- _Work required_
Retype, character for character, the line containing "Someone took away the yellow_apple" along with each line after it through the end of the data, and only those.

- _Dataset section_
--------------------------------------------------

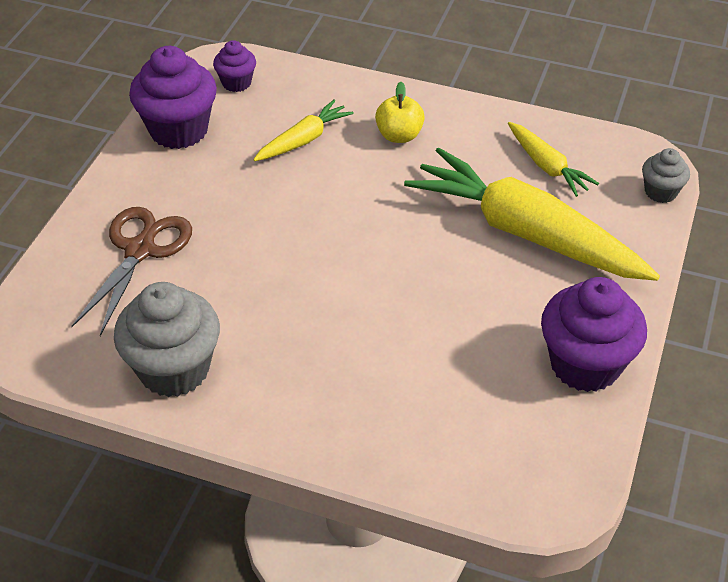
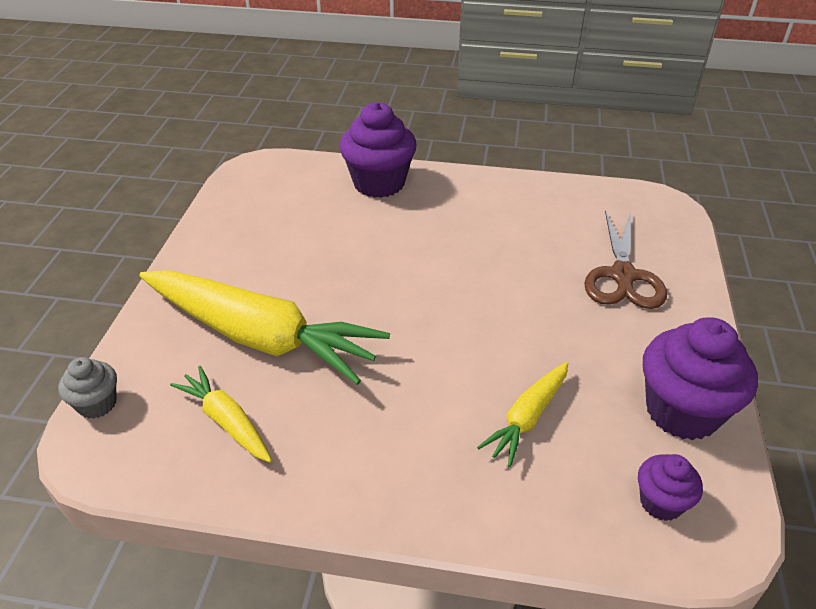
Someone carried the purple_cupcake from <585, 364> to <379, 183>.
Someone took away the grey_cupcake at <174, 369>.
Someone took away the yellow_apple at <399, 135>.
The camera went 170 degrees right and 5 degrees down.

--------------------------------------------------

- _Task result_
Someone took away the yellow_apple at <399, 135>.
The camera went 170 degrees right and 5 degrees down.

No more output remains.